Dataset records
>>>>>
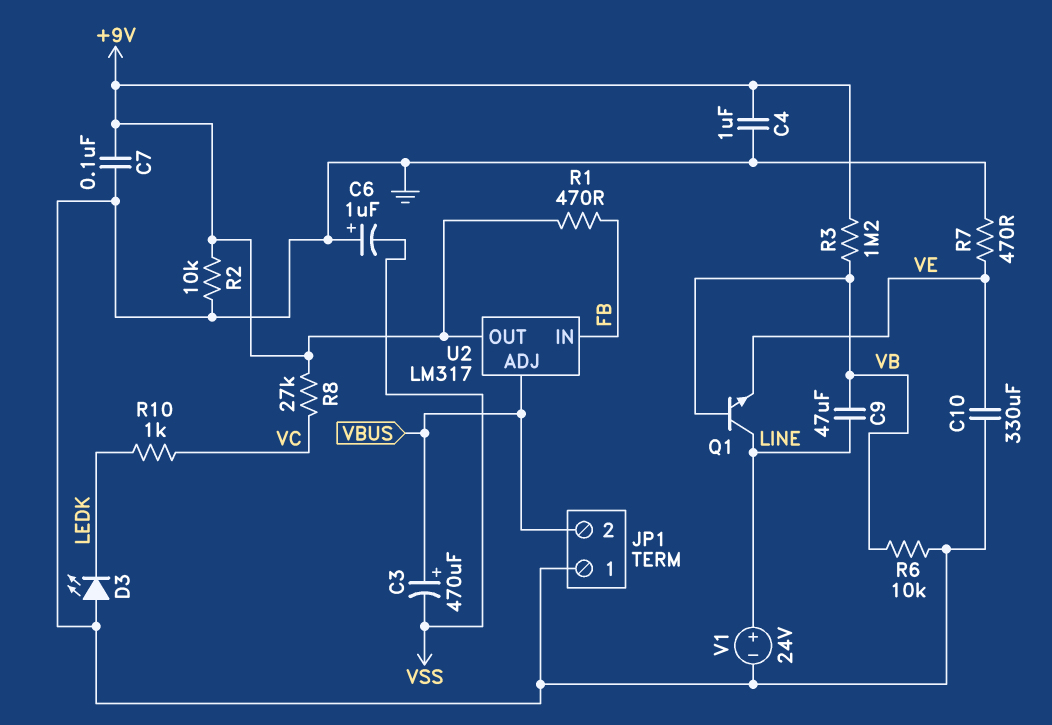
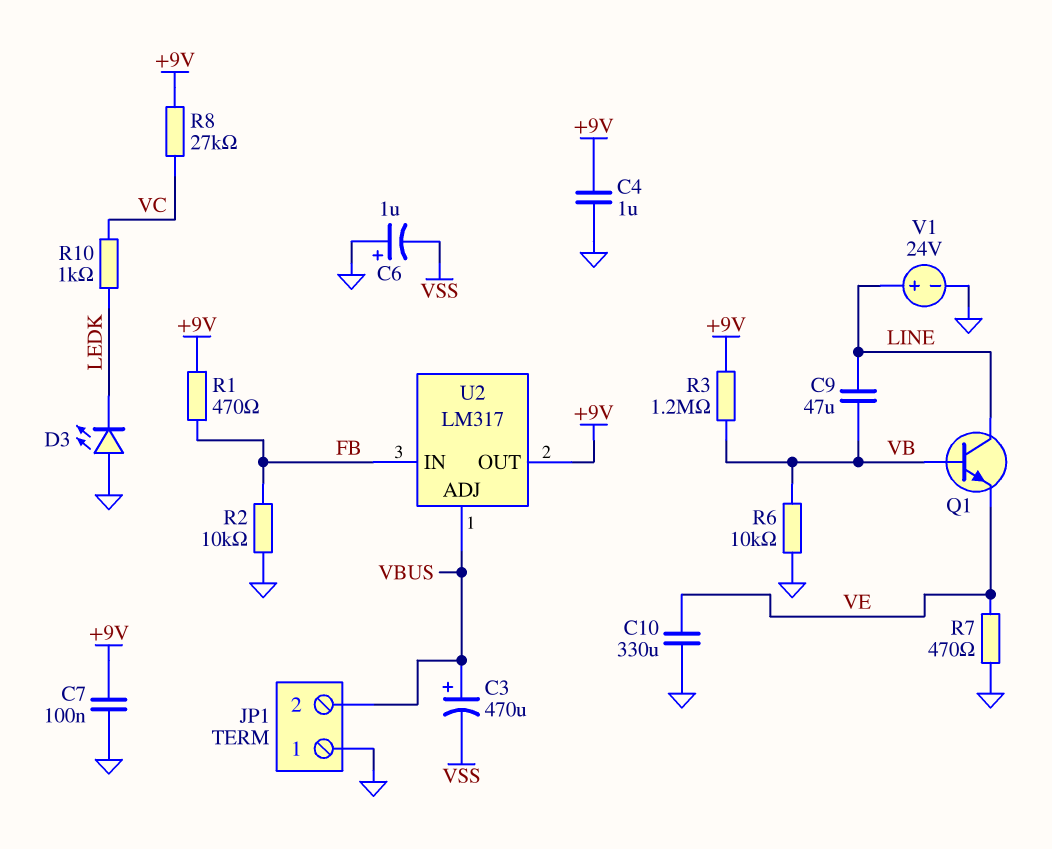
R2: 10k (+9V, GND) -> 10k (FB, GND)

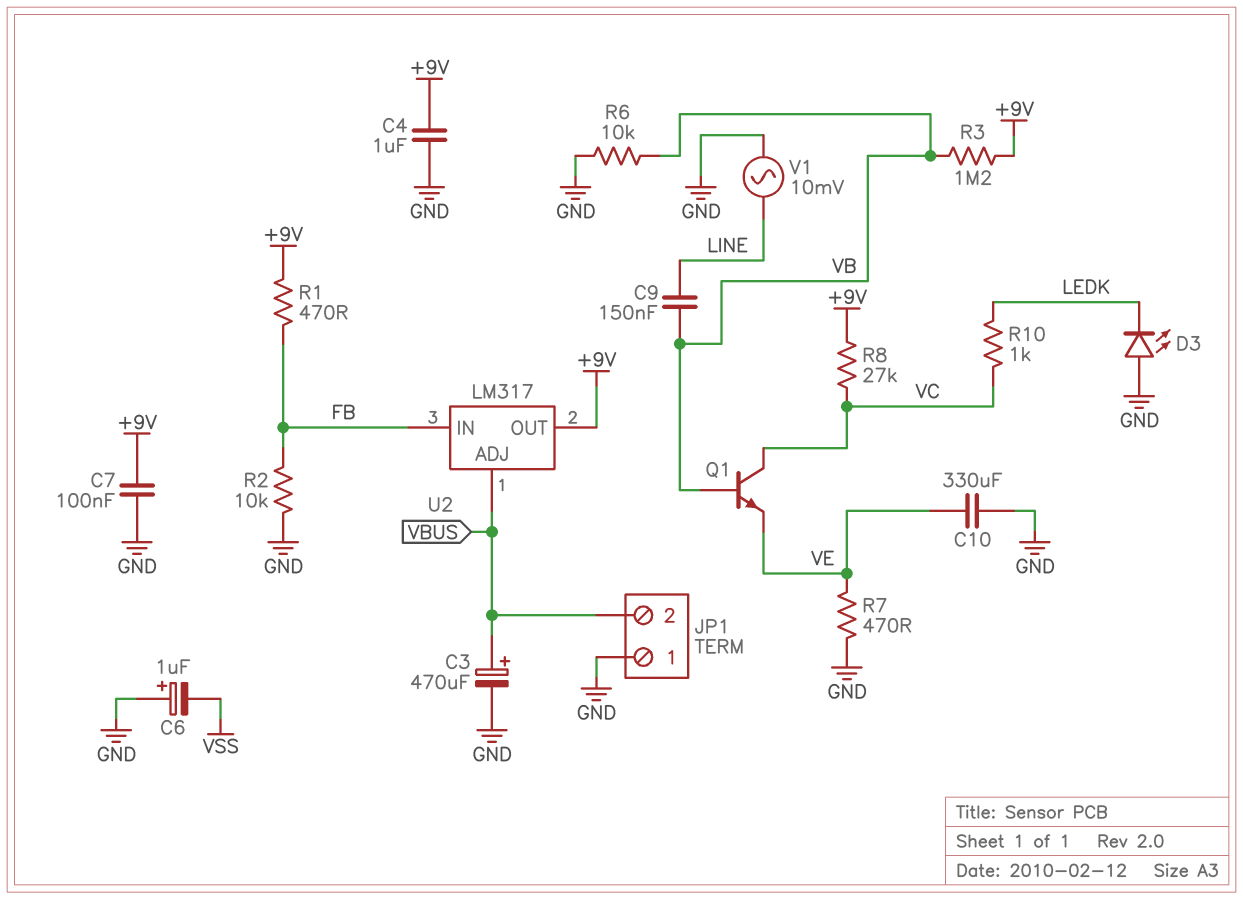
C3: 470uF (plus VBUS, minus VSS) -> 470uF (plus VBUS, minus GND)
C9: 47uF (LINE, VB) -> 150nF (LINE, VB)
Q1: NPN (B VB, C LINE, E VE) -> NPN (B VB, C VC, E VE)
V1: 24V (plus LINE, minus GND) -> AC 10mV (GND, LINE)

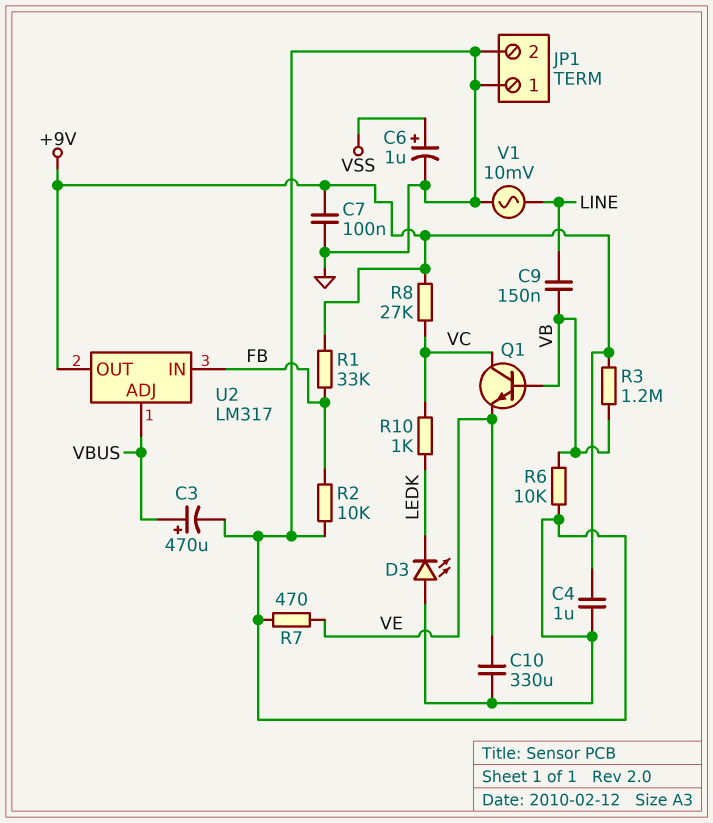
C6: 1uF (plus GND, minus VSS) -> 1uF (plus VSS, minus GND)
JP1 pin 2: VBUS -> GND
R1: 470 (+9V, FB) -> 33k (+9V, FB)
<<<<<
◆ **Activity**: A word-for-word copy of the entries above is needed, with every picture dropped.

◆ **Response below**:
R2: 10k (+9V, GND) -> 10k (FB, GND)

C3: 470uF (plus VBUS, minus VSS) -> 470uF (plus VBUS, minus GND)
C9: 47uF (LINE, VB) -> 150nF (LINE, VB)
Q1: NPN (B VB, C LINE, E VE) -> NPN (B VB, C VC, E VE)
V1: 24V (plus LINE, minus GND) -> AC 10mV (GND, LINE)

C6: 1uF (plus GND, minus VSS) -> 1uF (plus VSS, minus GND)
JP1 pin 2: VBUS -> GND
R1: 470 (+9V, FB) -> 33k (+9V, FB)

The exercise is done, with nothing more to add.